*Action item*: State how many lines in the listing below include the word "purple". Give nothing but the number.

*Raw data*:
====
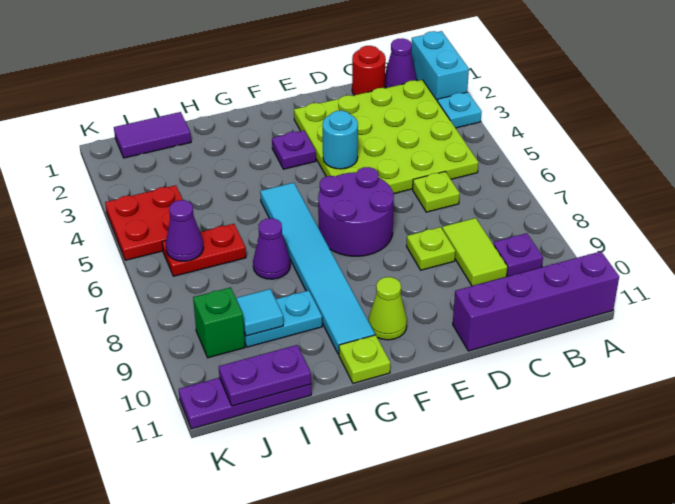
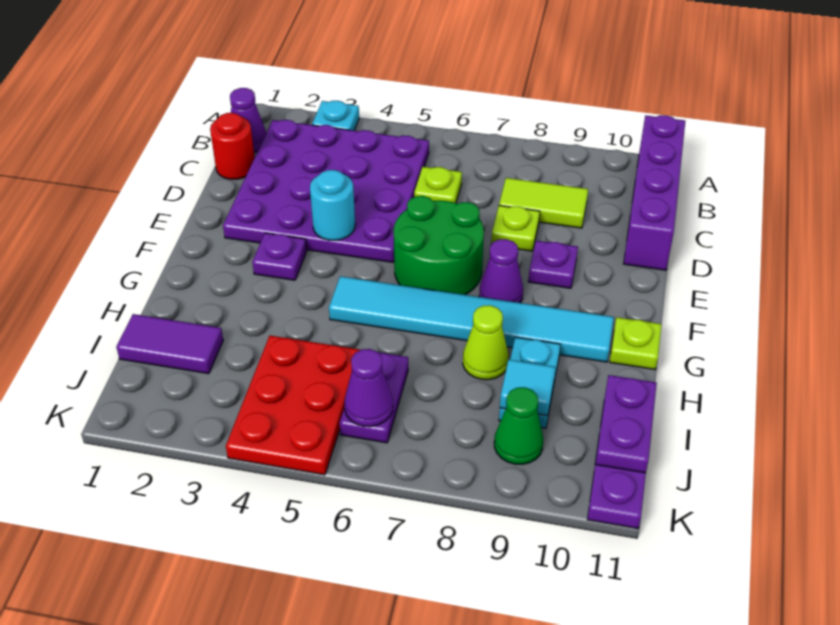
cyan 1x2 brick [411,31,469,100] -> none
lime 4x4 plate [294,80,478,194] -> purple 4x4 plate [223,120,429,262]
purple 1x1 plate [493,233,543,276] -> purple 1x1 plate moved to [528,241,578,288]
purple 2x2 round brick [318,167,394,256] -> green 2x2 round brick [394,196,484,295]
lime 1x1 cone [368,277,407,340] -> lime 1x1 cone moved to [463,305,509,380]
purple 1x1 cone [253,218,290,279] -> purple 1x1 cone moved to [479,239,523,303]
purple 1x2 tile [114,112,191,158] -> purple 1x2 tile turned to [116,314,223,374]
red 1x2 plate [162,224,246,276] -> purple 1x2 plate [340,353,408,443]
red 2x2 plate [105,185,183,260] -> red 2x3 plate [226,336,360,475]
green 1x1 brick [193,287,245,358] -> green 1x1 cone [494,387,543,464]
====
*Written solution*: 6